▶ **DATA RECORDS**:
************

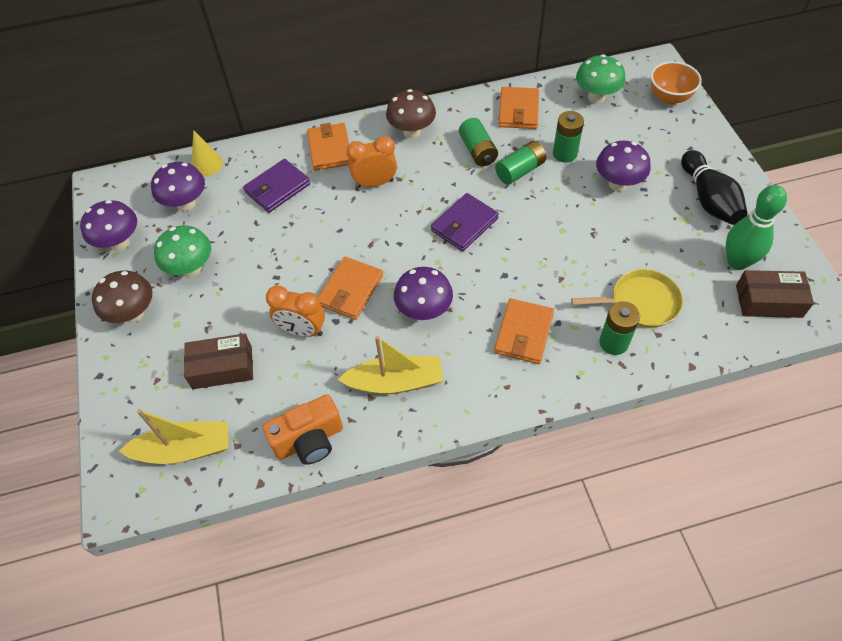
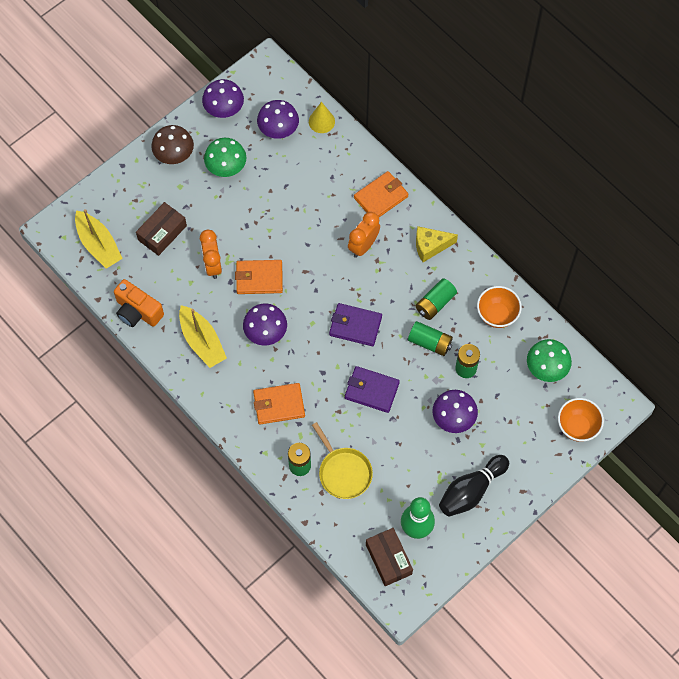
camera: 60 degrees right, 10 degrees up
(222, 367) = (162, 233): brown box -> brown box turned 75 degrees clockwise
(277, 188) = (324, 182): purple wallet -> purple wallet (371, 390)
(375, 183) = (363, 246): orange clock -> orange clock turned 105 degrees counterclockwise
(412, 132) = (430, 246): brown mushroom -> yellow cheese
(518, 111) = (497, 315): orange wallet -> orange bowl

************

▶ **EXERCISE AIM**: Check each line of the listing above for the string "brown" and return those that contain it.

▶ **SOLUTION TO THIS PROBLEM**:
(222, 367) = (162, 233): brown box -> brown box turned 75 degrees clockwise
(412, 132) = (430, 246): brown mushroom -> yellow cheese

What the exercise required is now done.